◆ Directions for this task:
Since the listing below shows pictures, leave them out and write out exactly the lines from the line with "IMU1 pin SCL: A2 -> D7" to the line with "IMU1 pin SDA: A5 -> none", both included, and no others.

◆ The records:

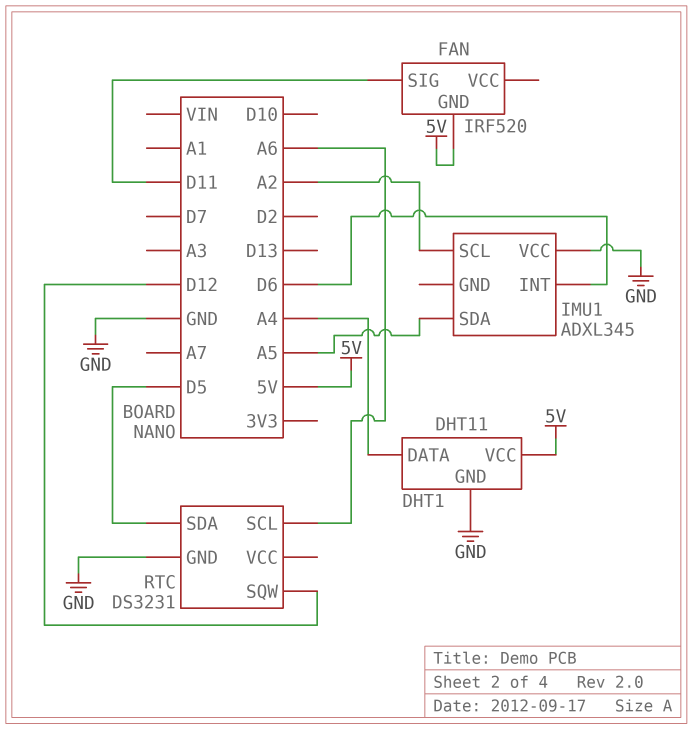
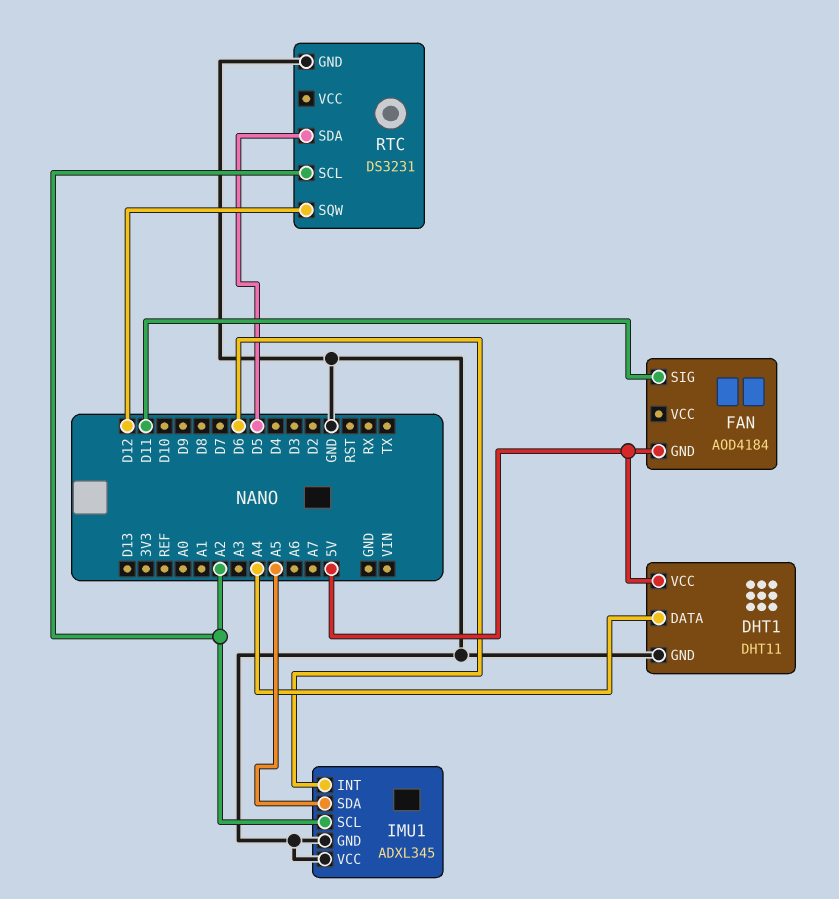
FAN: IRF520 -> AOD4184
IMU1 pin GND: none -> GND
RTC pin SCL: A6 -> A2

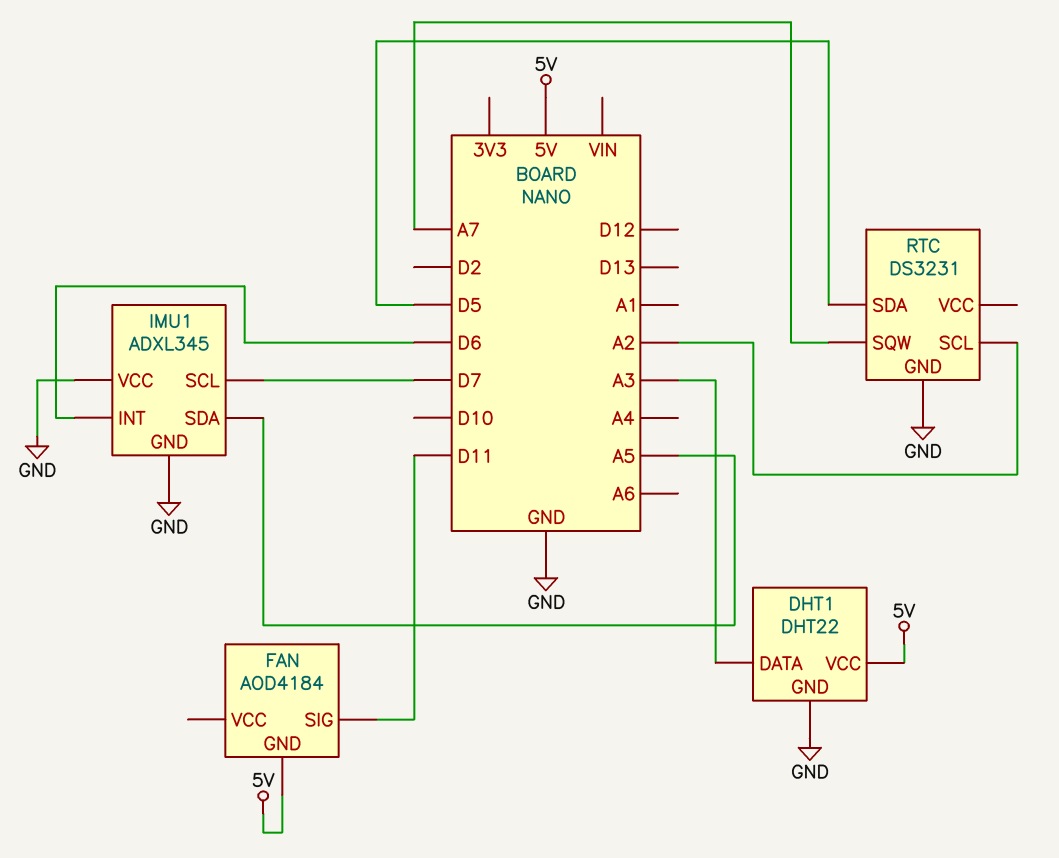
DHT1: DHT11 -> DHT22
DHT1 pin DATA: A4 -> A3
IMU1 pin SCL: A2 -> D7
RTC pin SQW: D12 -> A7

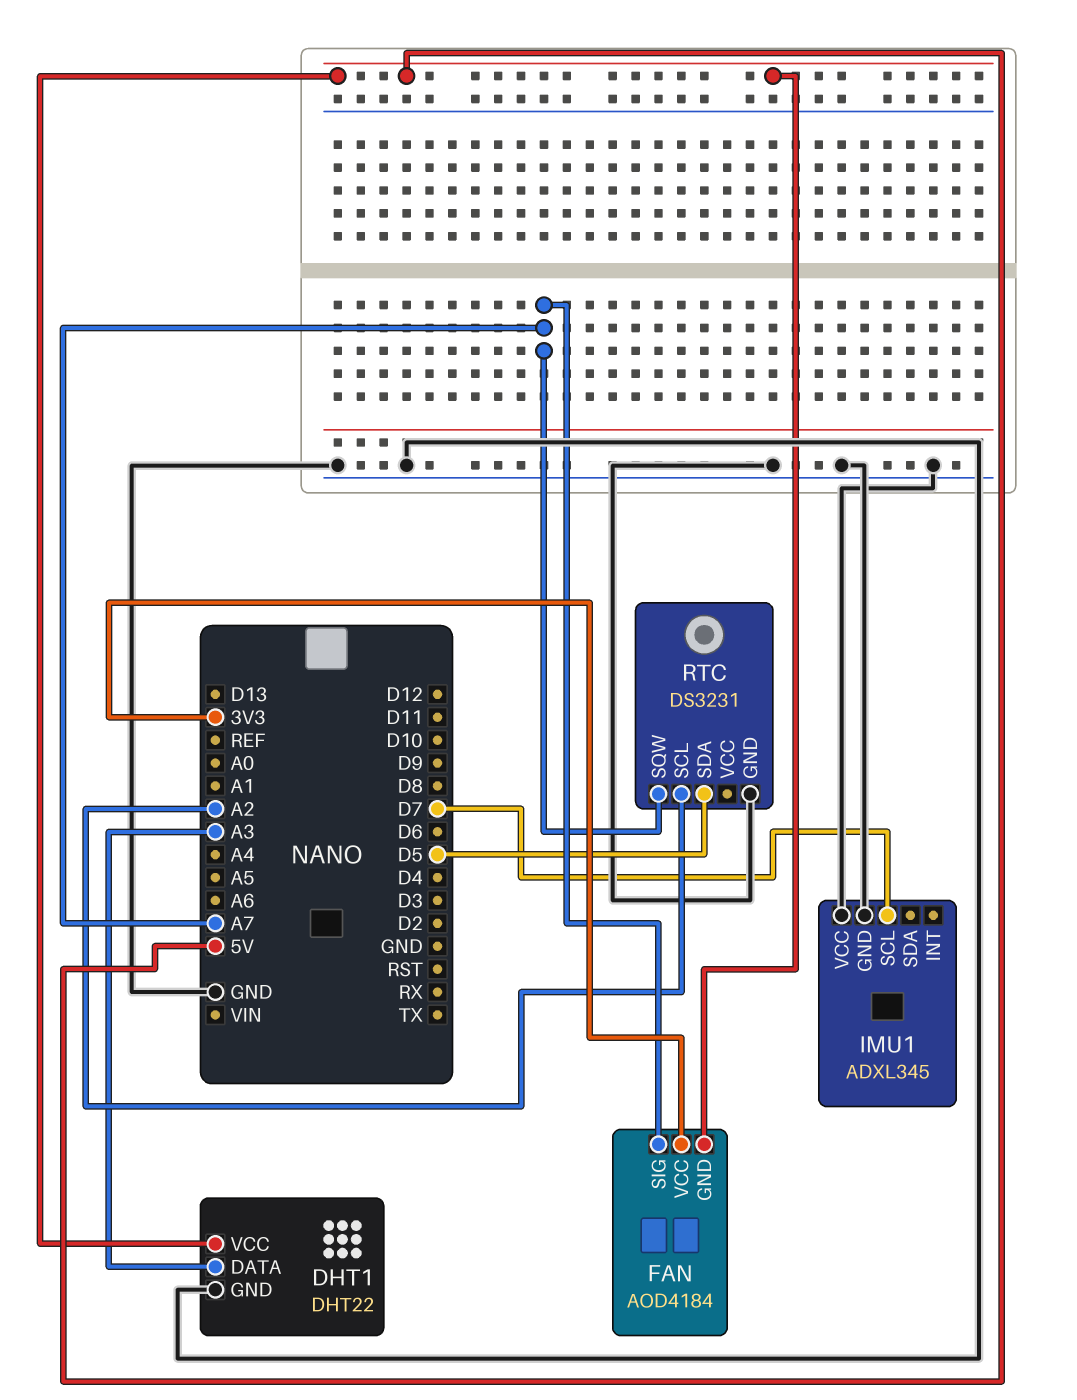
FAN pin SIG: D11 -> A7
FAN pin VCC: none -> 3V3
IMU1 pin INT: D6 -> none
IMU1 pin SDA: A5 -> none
--
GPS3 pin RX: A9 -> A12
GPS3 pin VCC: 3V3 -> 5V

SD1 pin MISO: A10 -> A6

◆ Task response:
IMU1 pin SCL: A2 -> D7
RTC pin SQW: D12 -> A7

FAN pin SIG: D11 -> A7
FAN pin VCC: none -> 3V3
IMU1 pin INT: D6 -> none
IMU1 pin SDA: A5 -> none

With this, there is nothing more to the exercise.